*Exercise aim*. Copy each line of the entries that contains the word "scissors".
Top of Dataset records
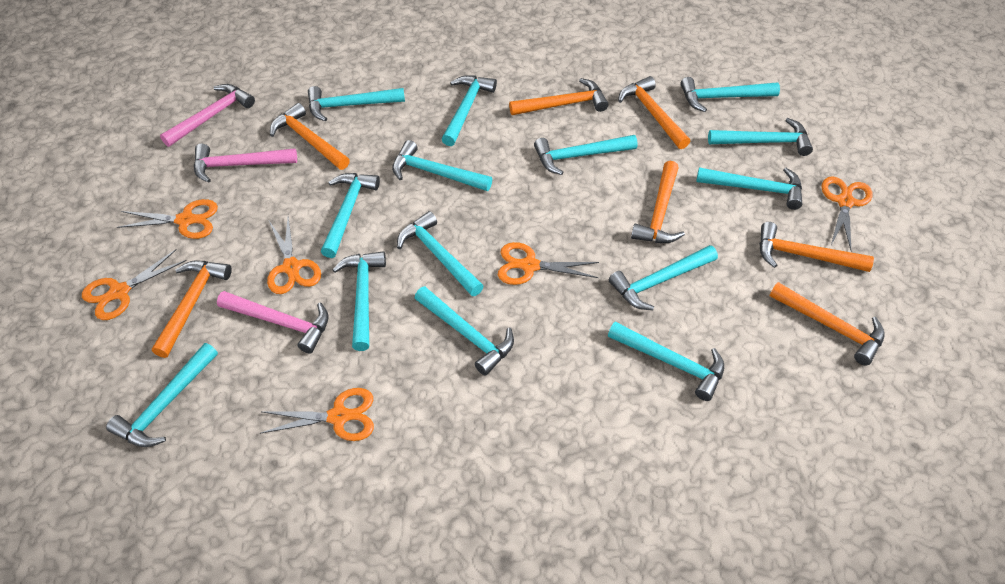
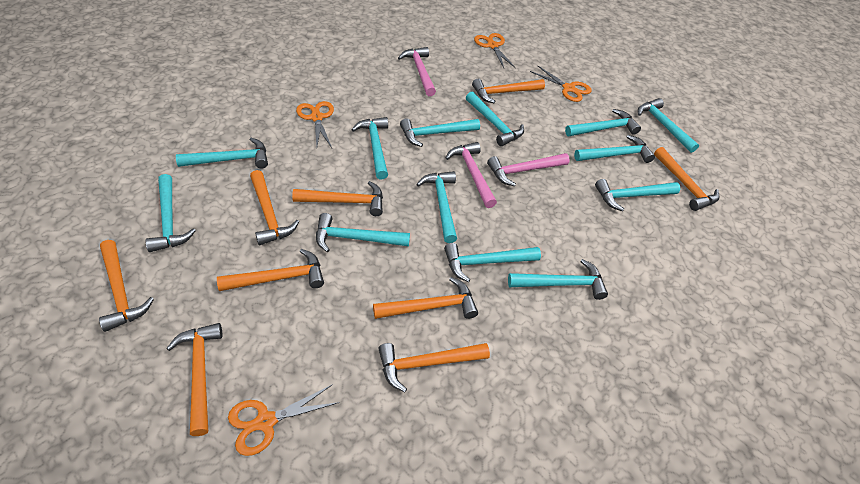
orange hammer: 7 -> 9
orange scissors: 6 -> 4
turquoise hammer: 14 -> 13

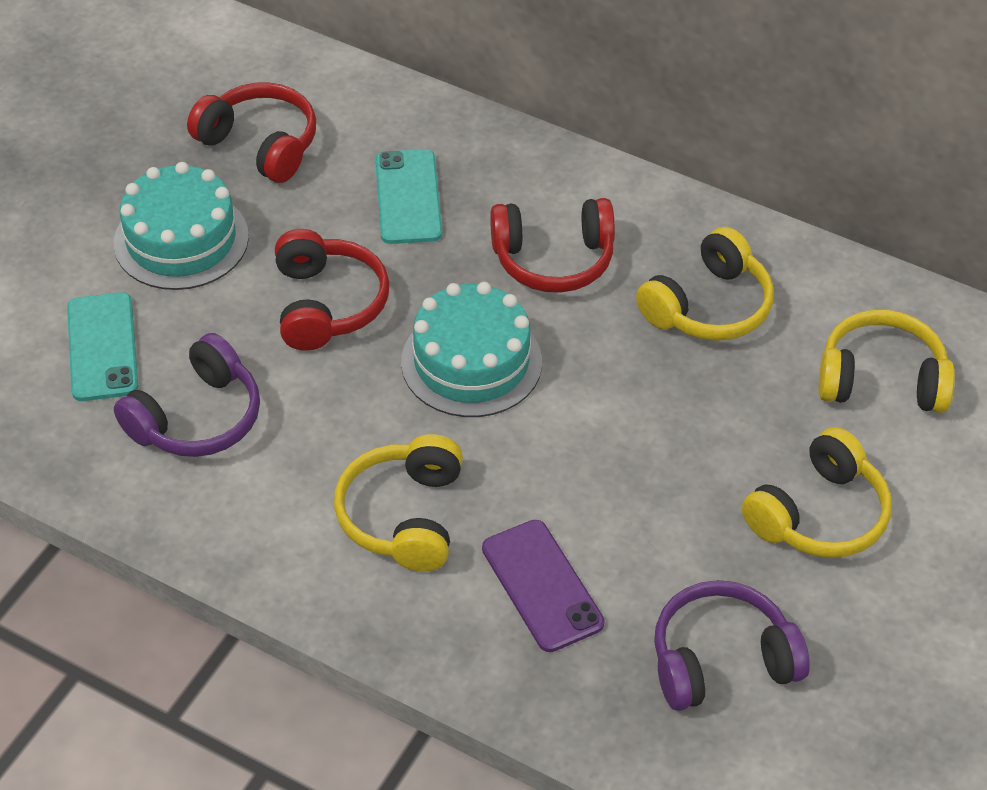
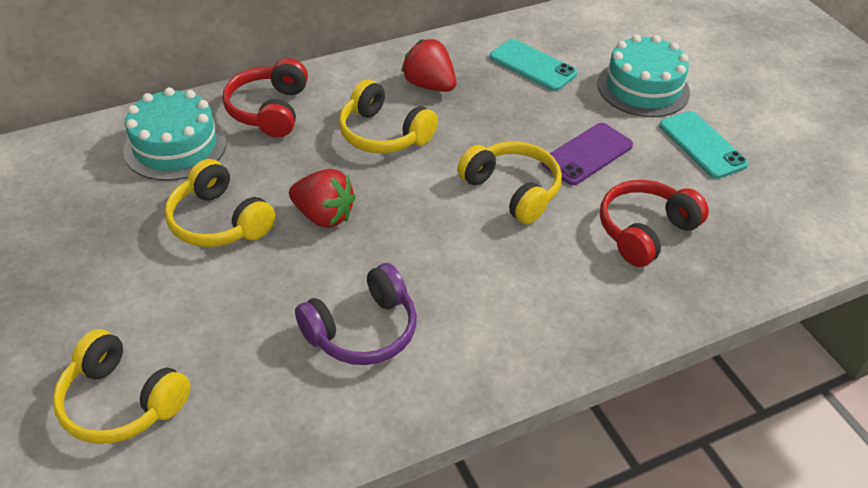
purple headphones: 2 -> 1
red headphones: 3 -> 2
red strawberry: 0 -> 2

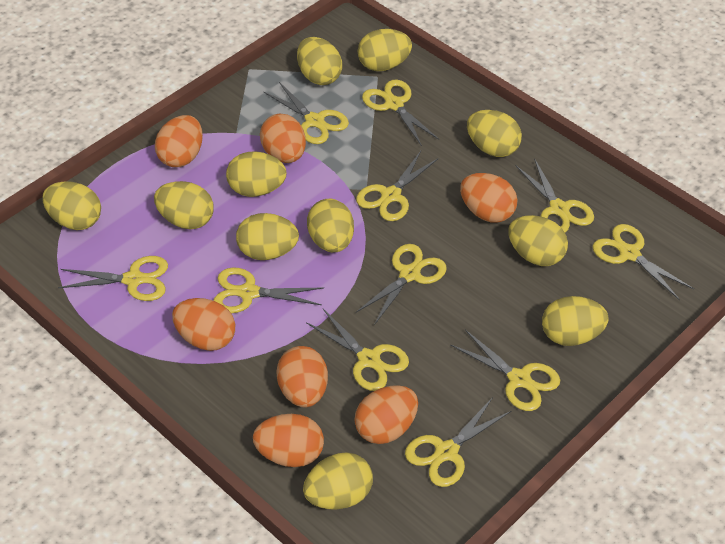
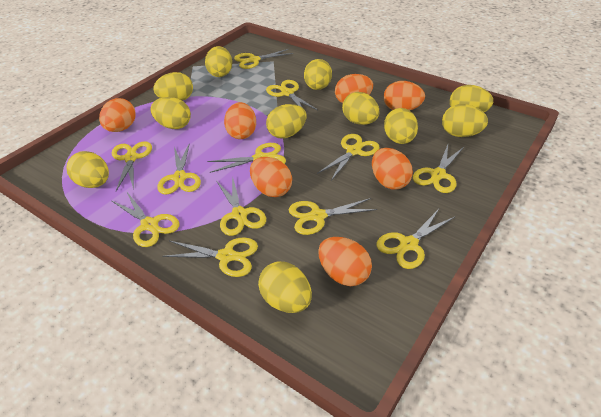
yellow scissors: 11 -> 12

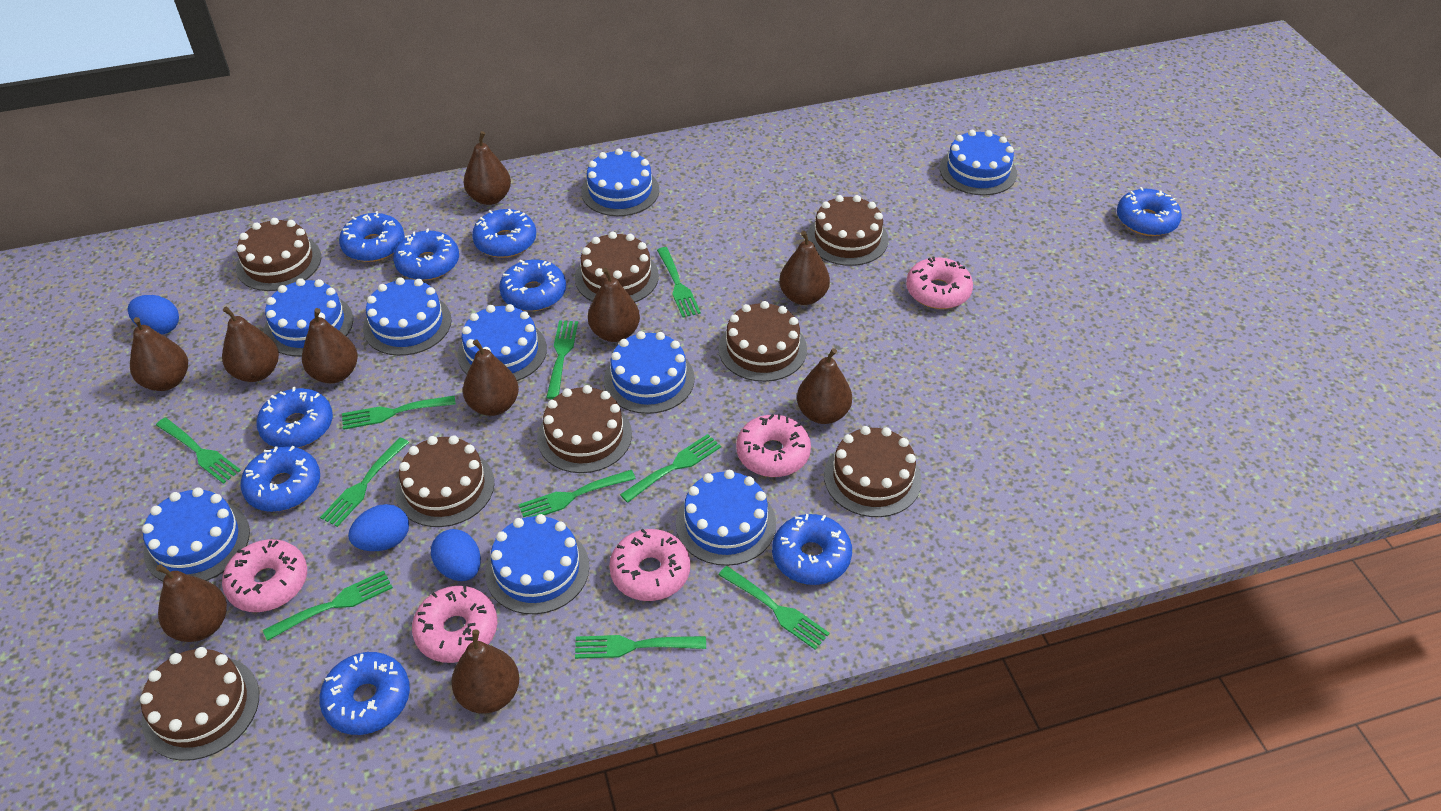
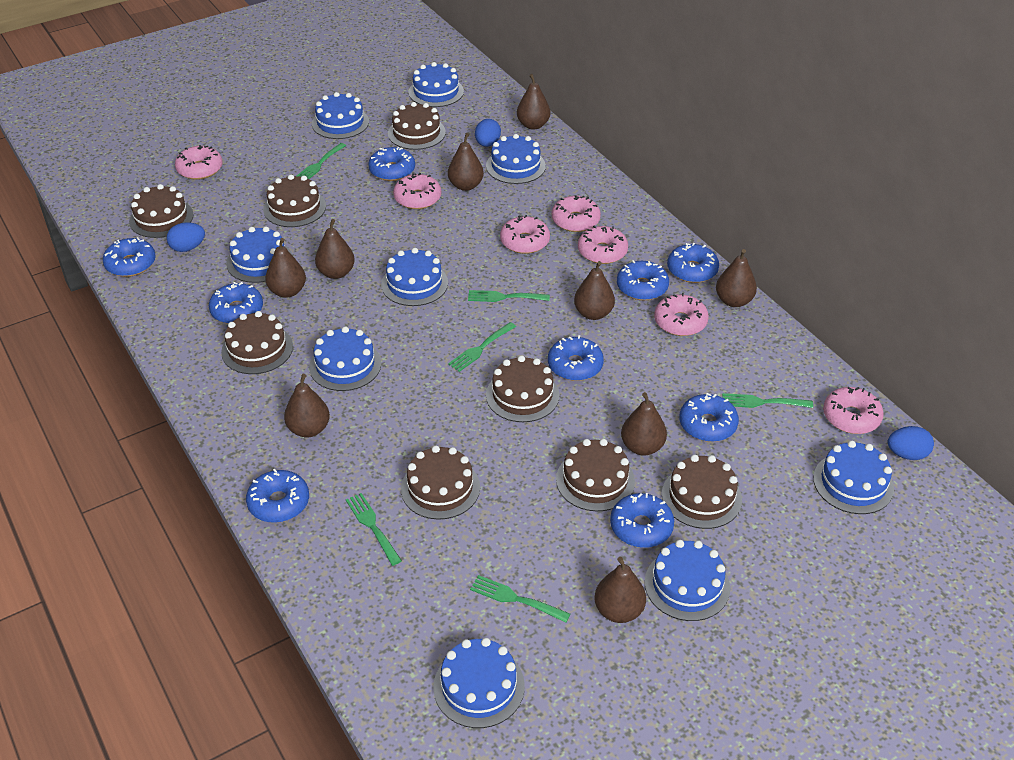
brown pear: 10 -> 9
green fork: 10 -> 6
pink donut: 5 -> 7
Bottom of Dataset records
*Written reply*.
orange scissors: 6 -> 4
yellow scissors: 11 -> 12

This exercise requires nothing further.